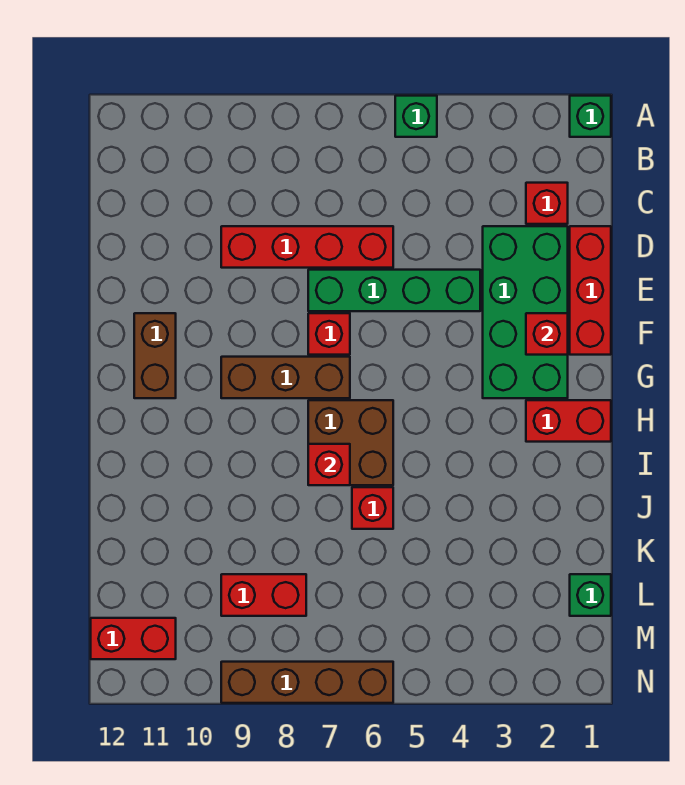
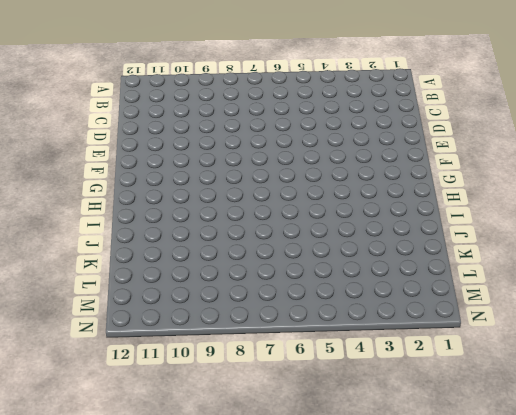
none -> green brick A1 level 1
none -> green brick A5 level 1
none -> red brick C2 level 1

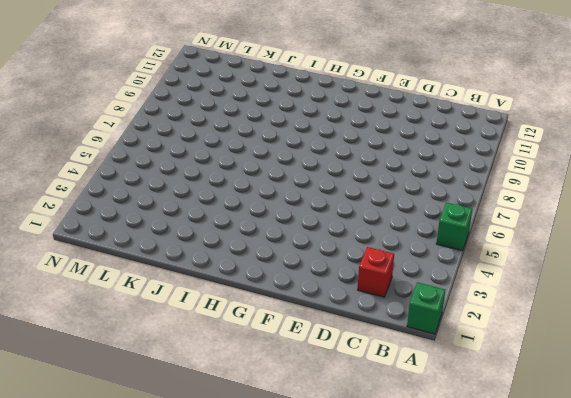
none -> red brick D1:F1 level 1
none -> green brick D2:G3 level 1
none -> red brick D6:D9 level 1

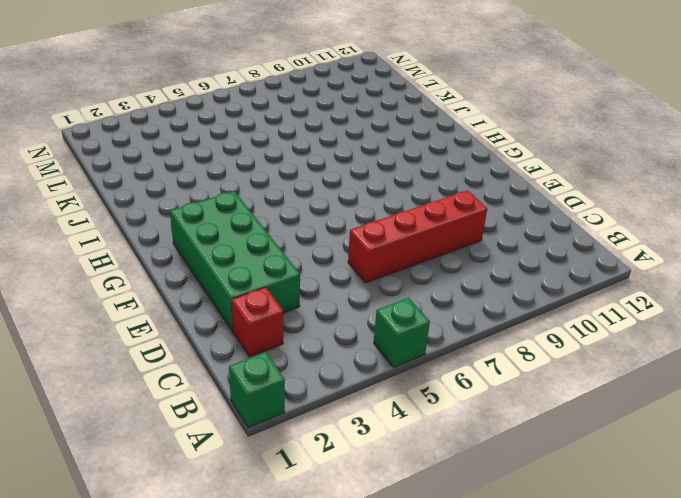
none -> red brick D1:F1 level 1
none -> green brick E4:E7 level 1
none -> red brick F7 level 1

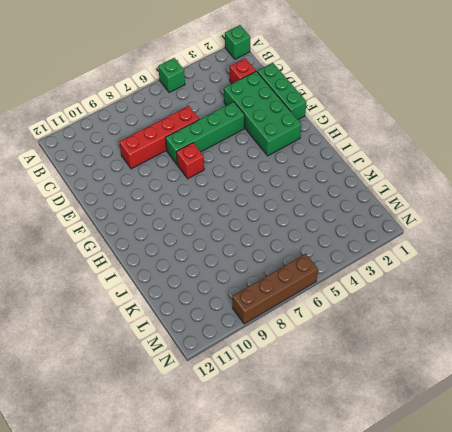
green brick D1:F1 level 1 -> red brick D1:F1 level 1
none -> brown brick F11:G11 level 1
none -> brown brick G7:G9 level 1
none -> red brick H1:H2 level 1

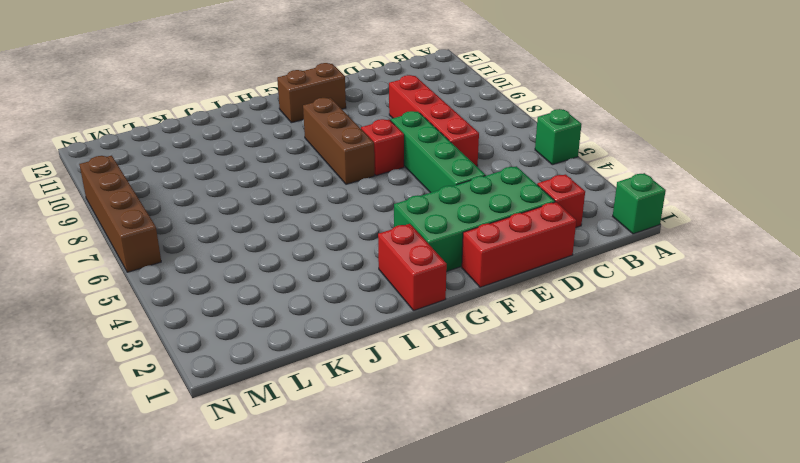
none -> brown brick H6:I7 level 1
none -> red brick J6 level 1
none -> green brick L1 level 1

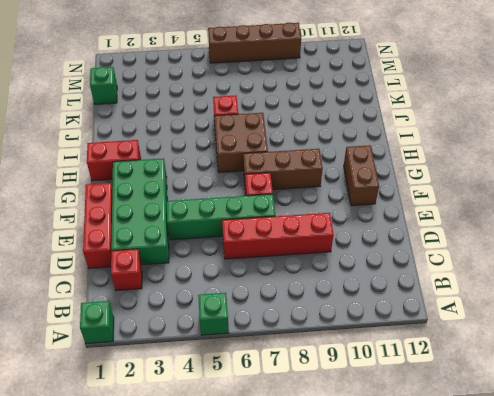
none -> red brick L8:L9 level 1
none -> red brick M11:M12 level 1
none -> red brick F2 level 2

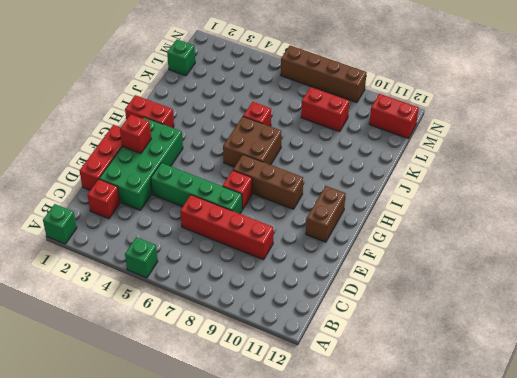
none -> red brick I7 level 2

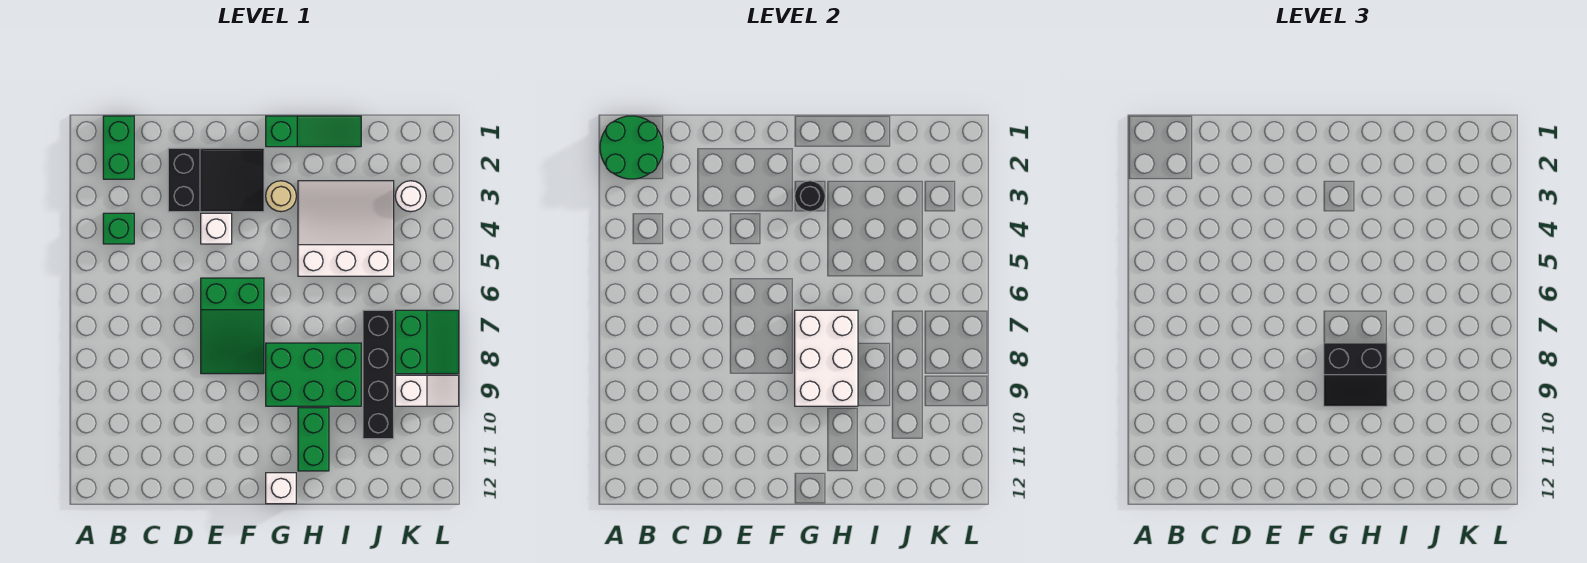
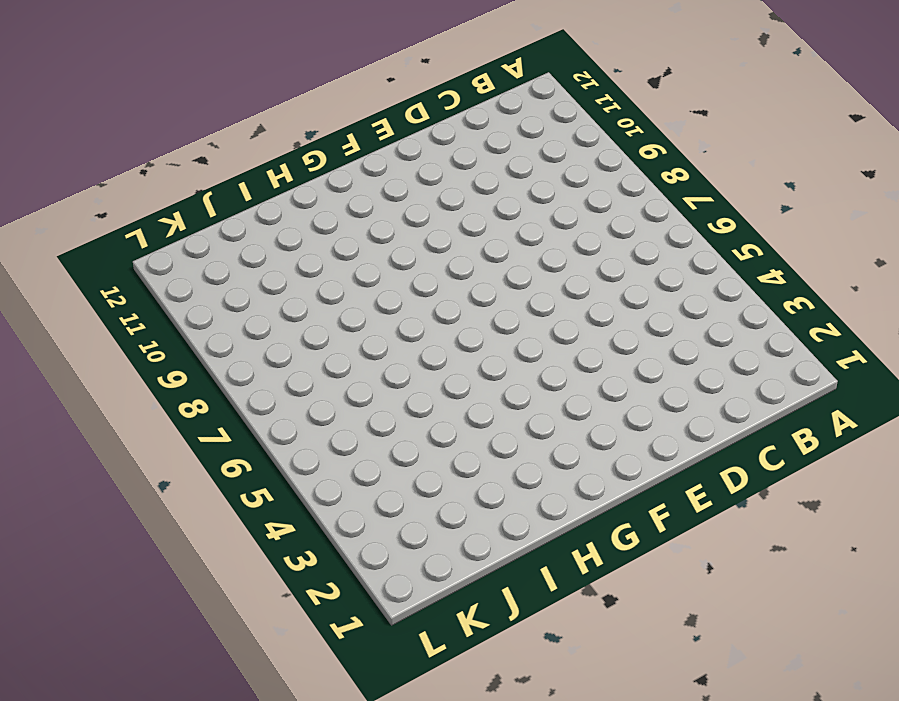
none -> green brick B1:B2 level 1
none -> green brick B4 level 1
none -> black slope D2:F3 level 1 top D

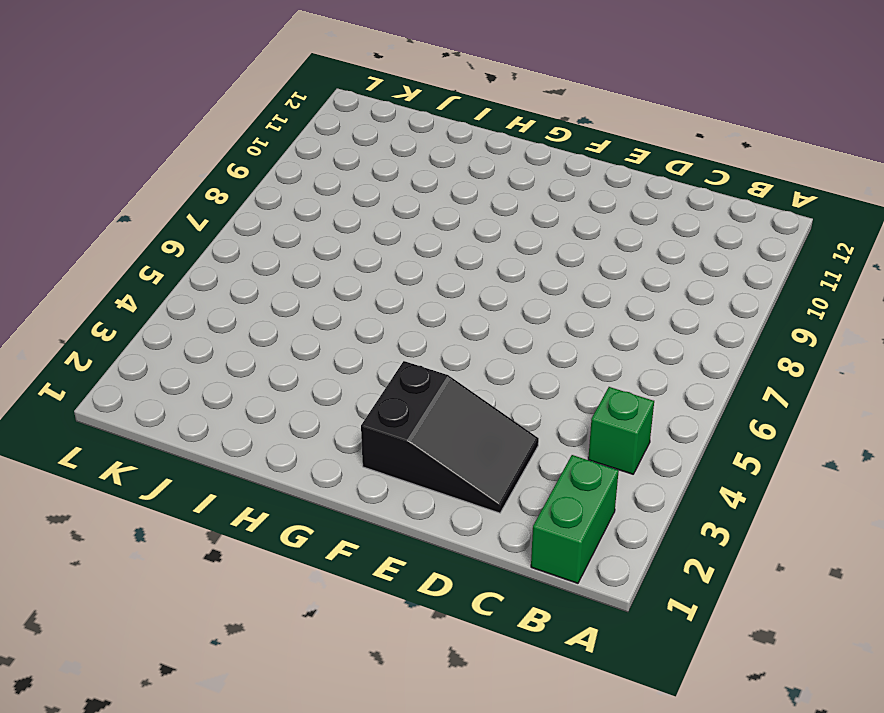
black slope D2:F3 level 1 top F -> black slope D2:F3 level 1 top D
none -> white brick E4 level 1
none -> green slope E6:F8 level 1 top 6
none -> green slope G1:I1 level 1 top G

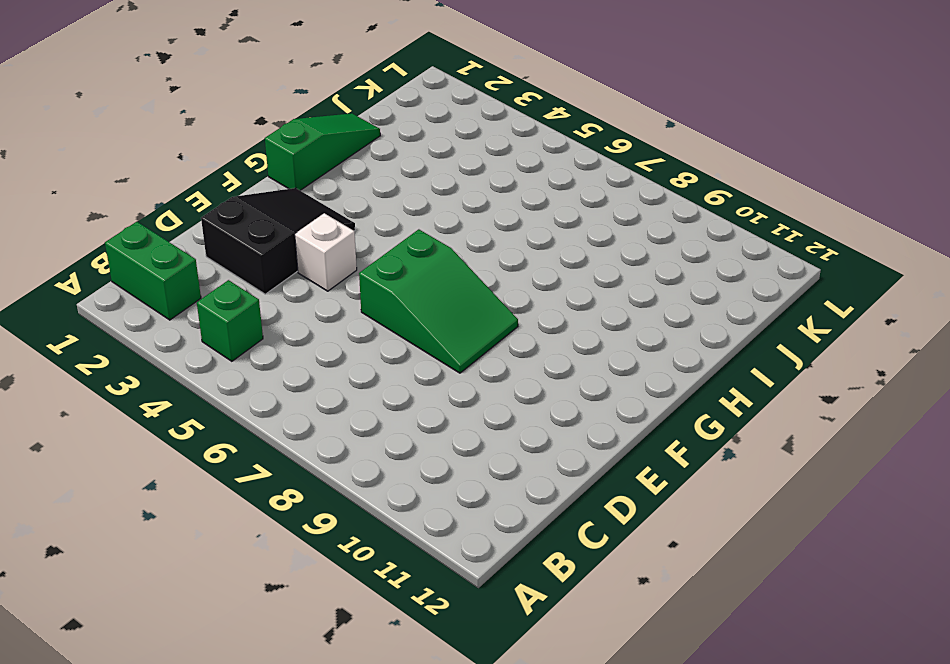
none -> tan round brick G3 level 1
none -> green brick G8:I9 level 1
none -> white brick G12 level 1

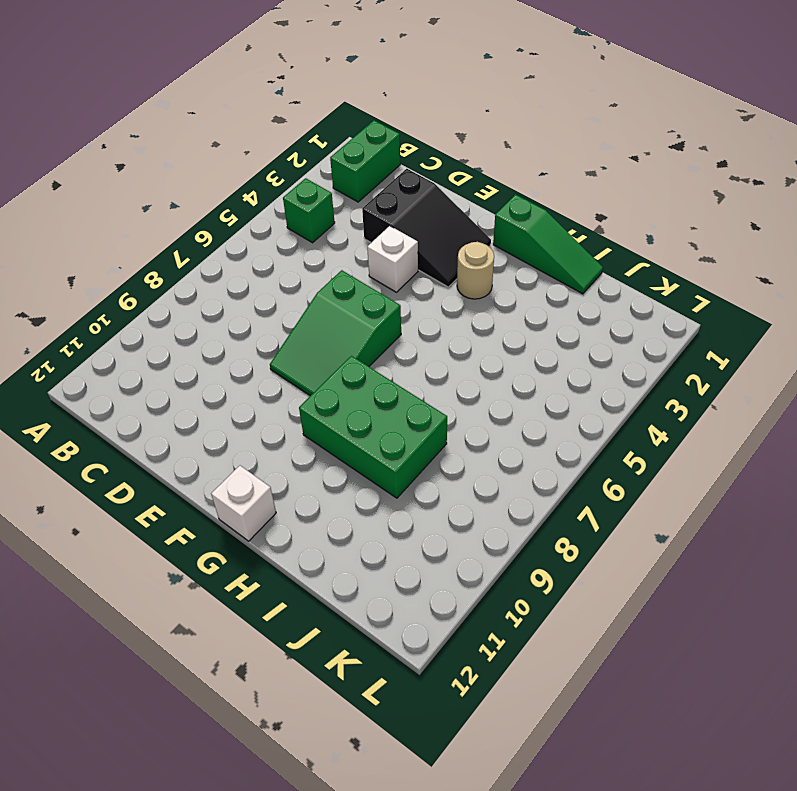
none -> white slope H3:J5 level 1 top 5
none -> green brick H10:H11 level 1
none -> black brick J7:J10 level 1

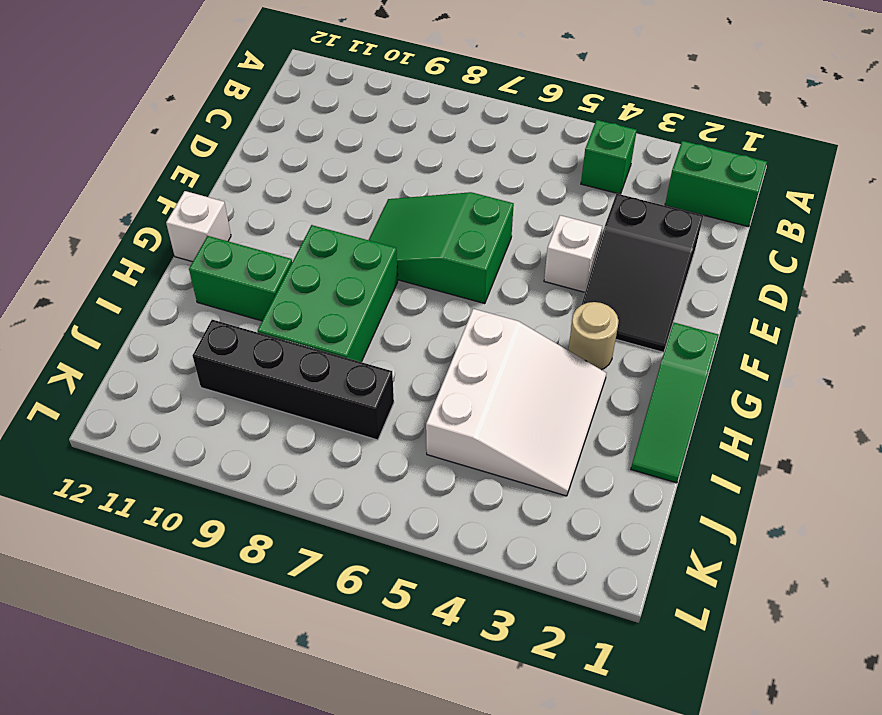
none -> white round brick K3 level 1
none -> green slope K7:L8 level 1 top K
none -> white slope K9:L9 level 1 top K

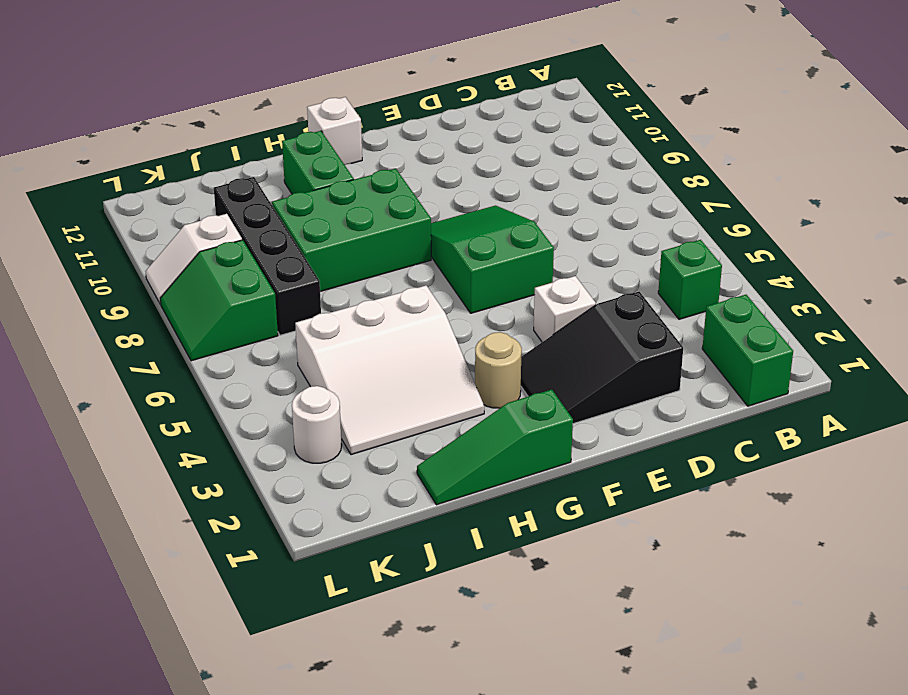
none -> green round brick A1:B2 level 2
none -> black round brick G3 level 2
none -> white brick G7:H9 level 2

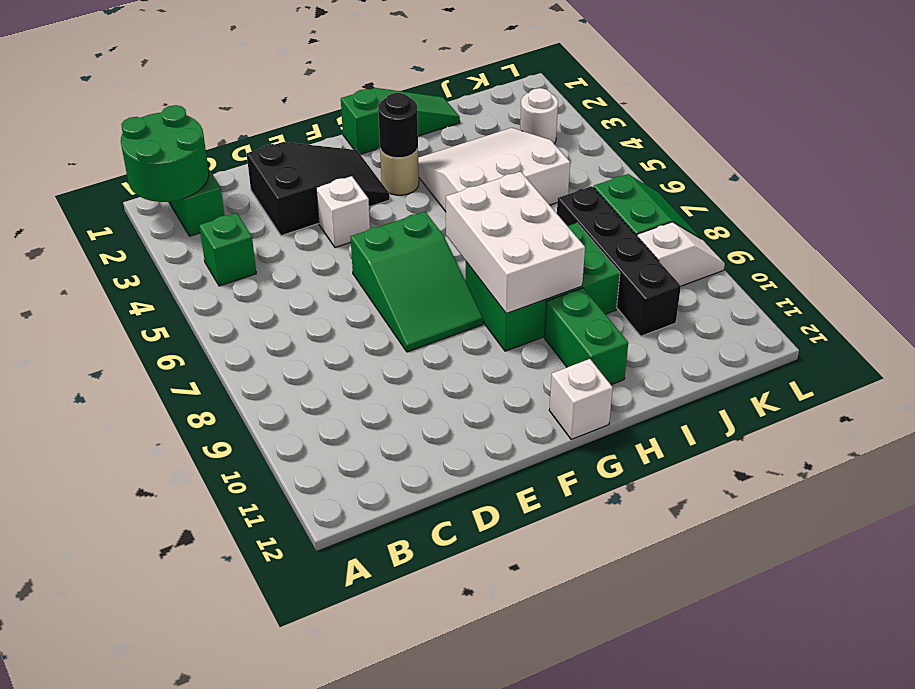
none -> black slope G8:H9 level 3 top 8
□ □ □ □ □
# Exercise objective
Write the material out again exactly as it appears, dropping the pictures.

# Answer space
none -> green brick A1 level 1
none -> green brick A5 level 1
none -> red brick C2 level 1

none -> red brick D1:F1 level 1
none -> green brick D2:G3 level 1
none -> red brick D6:D9 level 1

none -> red brick D1:F1 level 1
none -> green brick E4:E7 level 1
none -> red brick F7 level 1

green brick D1:F1 level 1 -> red brick D1:F1 level 1
none -> brown brick F11:G11 level 1
none -> brown brick G7:G9 level 1
none -> red brick H1:H2 level 1

none -> brown brick H6:I7 level 1
none -> red brick J6 level 1
none -> green brick L1 level 1

none -> red brick L8:L9 level 1
none -> red brick M11:M12 level 1
none -> red brick F2 level 2

none -> red brick I7 level 2

none -> green brick B1:B2 level 1
none -> green brick B4 level 1
none -> black slope D2:F3 level 1 top D

black slope D2:F3 level 1 top F -> black slope D2:F3 level 1 top D
none -> white brick E4 level 1
none -> green slope E6:F8 level 1 top 6
none -> green slope G1:I1 level 1 top G

none -> tan round brick G3 level 1
none -> green brick G8:I9 level 1
none -> white brick G12 level 1

none -> white slope H3:J5 level 1 top 5
none -> green brick H10:H11 level 1
none -> black brick J7:J10 level 1

none -> white round brick K3 level 1
none -> green slope K7:L8 level 1 top K
none -> white slope K9:L9 level 1 top K

none -> green round brick A1:B2 level 2
none -> black round brick G3 level 2
none -> white brick G7:H9 level 2

none -> black slope G8:H9 level 3 top 8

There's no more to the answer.